• [TASK DETAILS]
Show every line in the entries below where the word "purple" appears.

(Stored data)

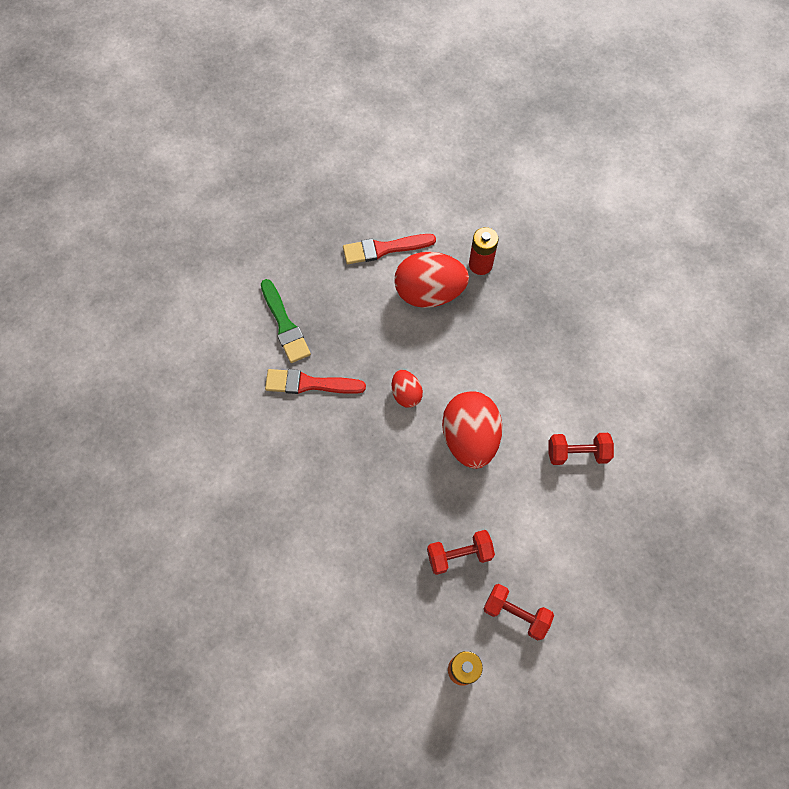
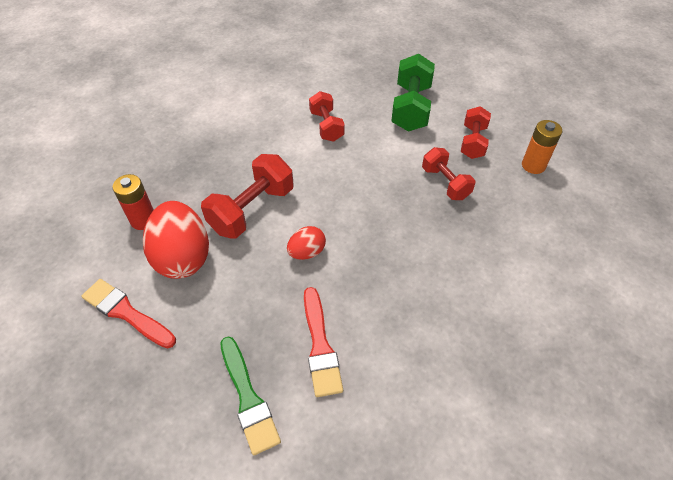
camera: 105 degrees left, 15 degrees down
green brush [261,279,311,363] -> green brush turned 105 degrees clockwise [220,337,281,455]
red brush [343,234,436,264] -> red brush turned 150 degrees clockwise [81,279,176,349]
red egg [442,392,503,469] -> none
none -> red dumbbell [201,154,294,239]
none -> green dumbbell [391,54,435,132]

...

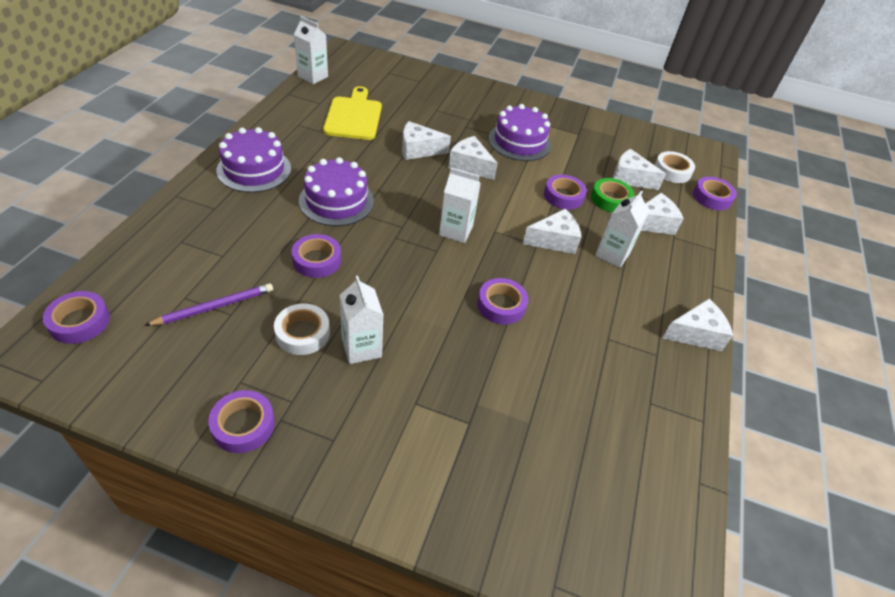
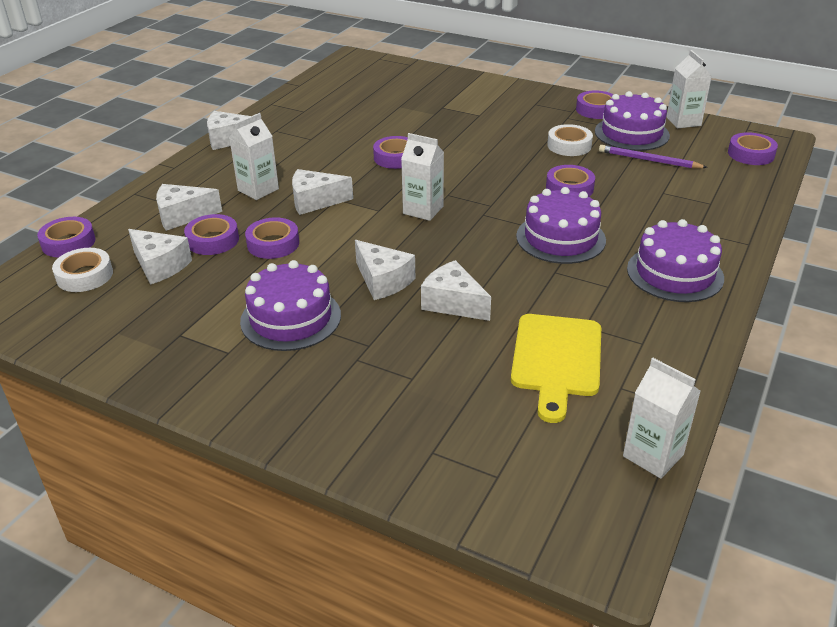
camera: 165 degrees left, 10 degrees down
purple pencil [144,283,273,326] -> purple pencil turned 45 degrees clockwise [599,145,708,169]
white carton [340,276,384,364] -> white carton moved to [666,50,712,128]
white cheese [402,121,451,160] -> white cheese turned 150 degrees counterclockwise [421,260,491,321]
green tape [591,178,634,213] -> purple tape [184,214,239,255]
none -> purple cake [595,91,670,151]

• [WRITTEN RESPONSE]
purple pencil [144,283,273,326] -> purple pencil turned 45 degrees clockwise [599,145,708,169]
green tape [591,178,634,213] -> purple tape [184,214,239,255]
none -> purple cake [595,91,670,151]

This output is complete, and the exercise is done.